Records shown below:

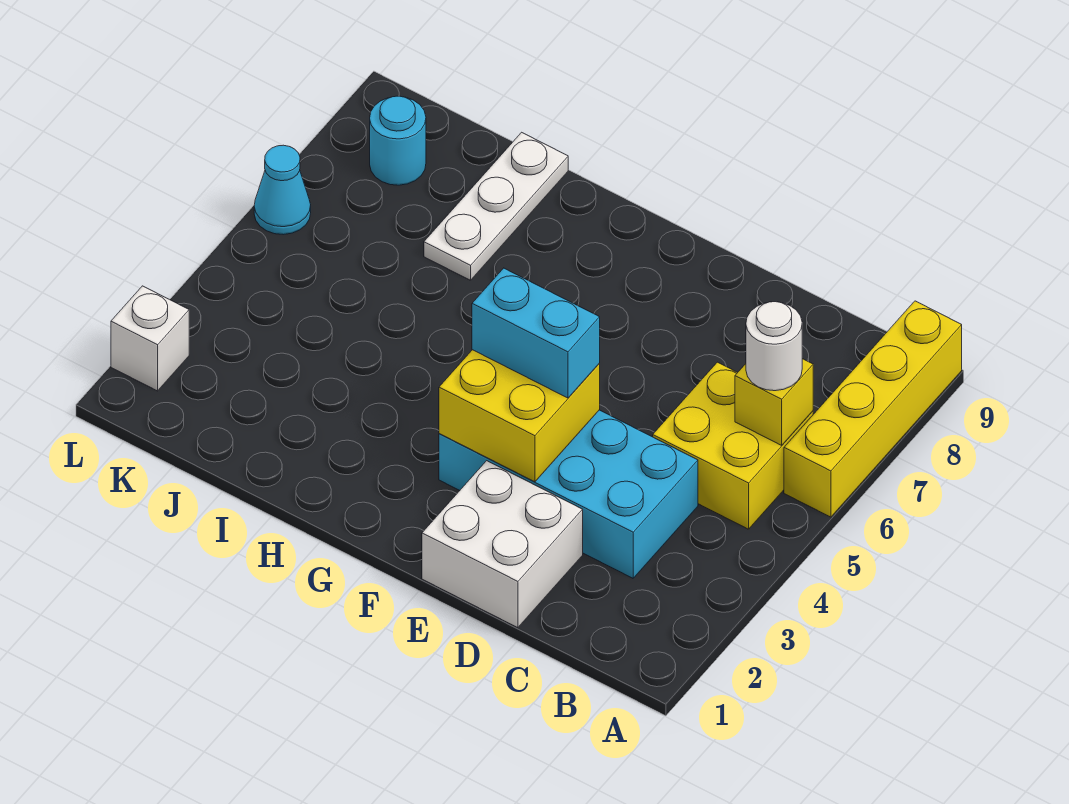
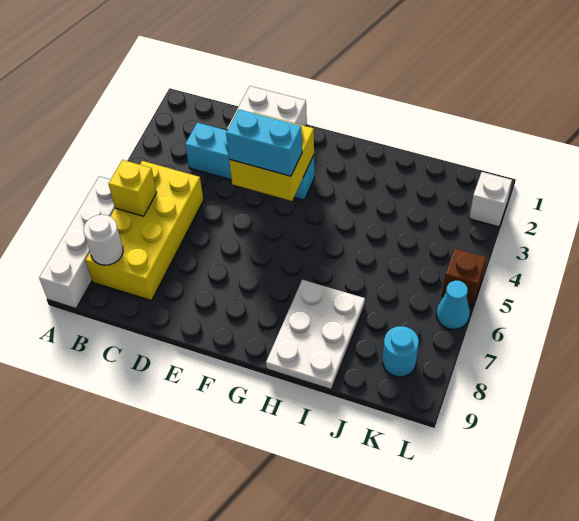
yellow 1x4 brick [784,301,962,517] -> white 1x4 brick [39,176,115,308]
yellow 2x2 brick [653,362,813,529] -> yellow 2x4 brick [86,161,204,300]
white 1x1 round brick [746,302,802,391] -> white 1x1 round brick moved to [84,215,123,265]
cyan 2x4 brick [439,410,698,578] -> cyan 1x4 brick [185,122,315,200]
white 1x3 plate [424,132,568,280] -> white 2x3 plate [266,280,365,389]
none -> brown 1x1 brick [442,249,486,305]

End of Records shown.

Task instructions: The output must be every line of the records, printed exactly, with the pictures omitted.

Solution to this exercise:
yellow 1x4 brick [784,301,962,517] -> white 1x4 brick [39,176,115,308]
yellow 2x2 brick [653,362,813,529] -> yellow 2x4 brick [86,161,204,300]
white 1x1 round brick [746,302,802,391] -> white 1x1 round brick moved to [84,215,123,265]
cyan 2x4 brick [439,410,698,578] -> cyan 1x4 brick [185,122,315,200]
white 1x3 plate [424,132,568,280] -> white 2x3 plate [266,280,365,389]
none -> brown 1x1 brick [442,249,486,305]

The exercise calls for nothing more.